» **PROBLEM DETAILS**
In the entries that follow, the first line to write out is the one containing "C114: 1.5uF (plus", and the last is the one containing "TR103: NPN (B". Reproduce that stretch exactly, with nothing before or after it.

» **SUPPLIED MATERIAL**
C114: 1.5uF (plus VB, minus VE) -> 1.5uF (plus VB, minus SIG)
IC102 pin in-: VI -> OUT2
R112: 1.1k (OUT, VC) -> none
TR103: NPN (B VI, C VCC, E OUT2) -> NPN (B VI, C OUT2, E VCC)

...

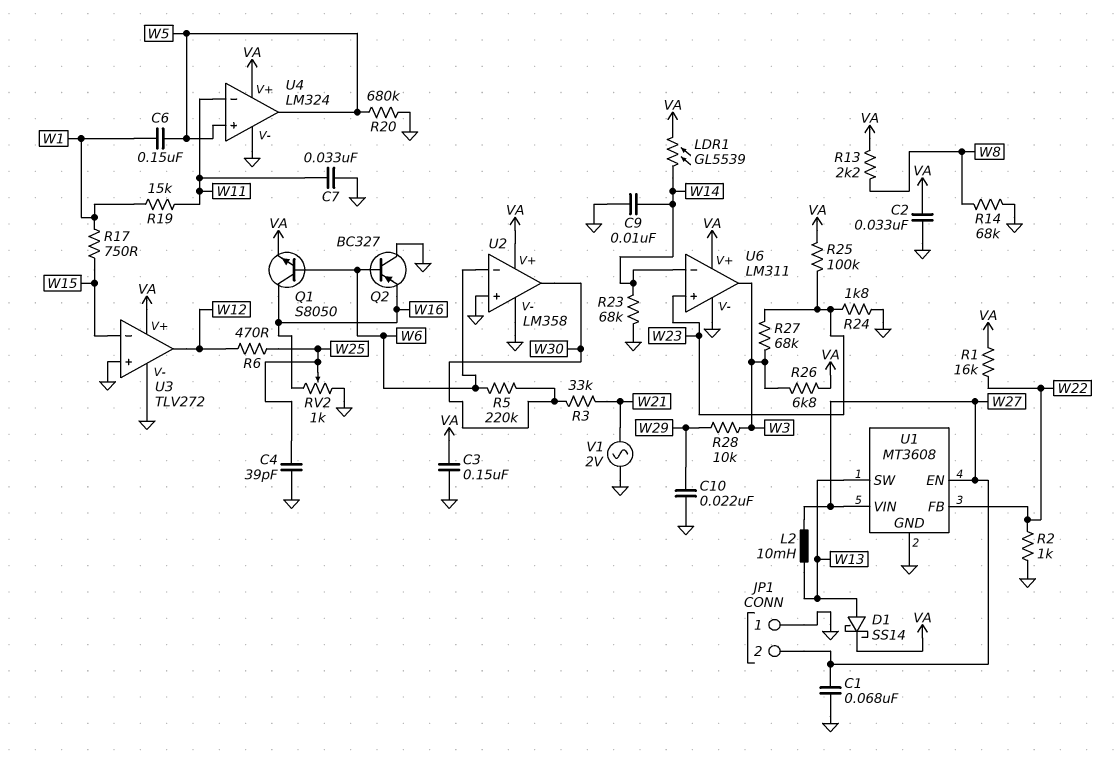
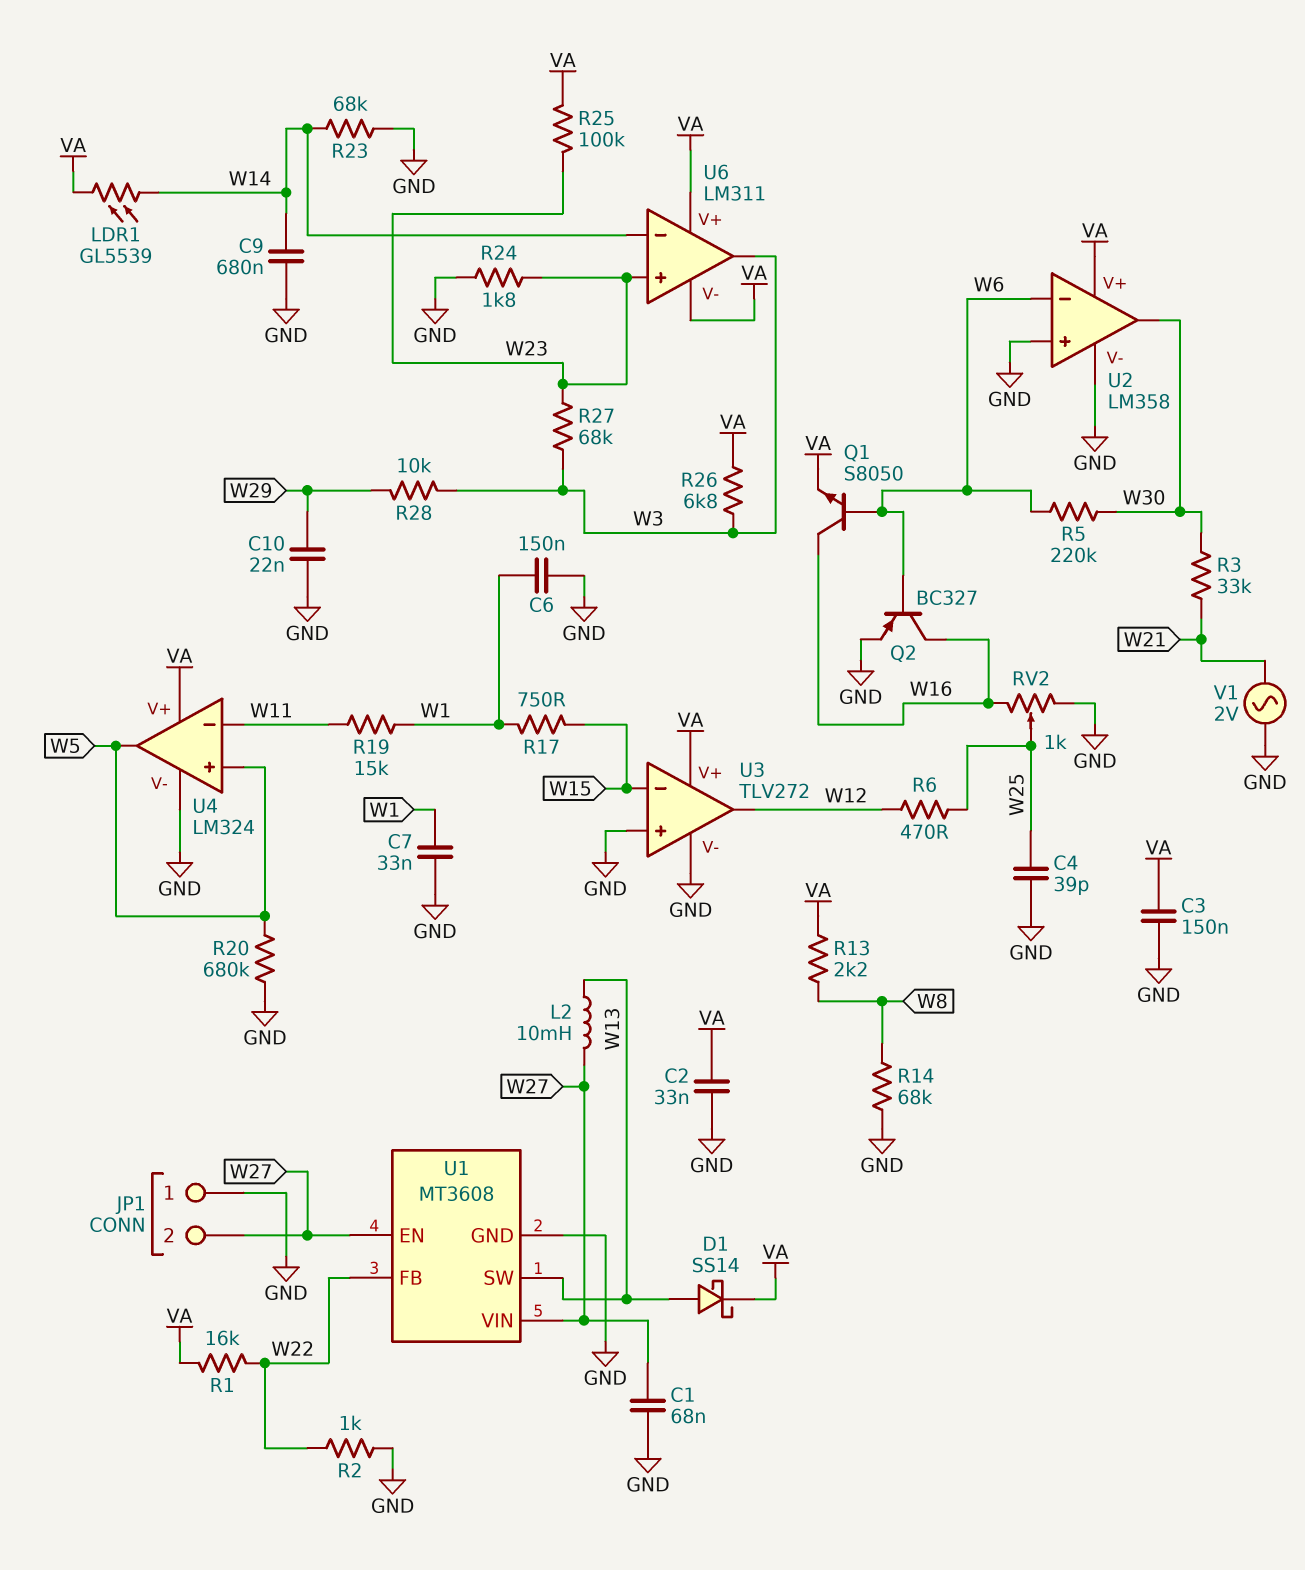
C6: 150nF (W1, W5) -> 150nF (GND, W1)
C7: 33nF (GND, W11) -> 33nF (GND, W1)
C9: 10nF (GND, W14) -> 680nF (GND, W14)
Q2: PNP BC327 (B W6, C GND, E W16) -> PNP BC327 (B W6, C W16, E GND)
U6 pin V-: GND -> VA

» **YOUR RESPONSE**
C114: 1.5uF (plus VB, minus VE) -> 1.5uF (plus VB, minus SIG)
IC102 pin in-: VI -> OUT2
R112: 1.1k (OUT, VC) -> none
TR103: NPN (B VI, C VCC, E OUT2) -> NPN (B VI, C OUT2, E VCC)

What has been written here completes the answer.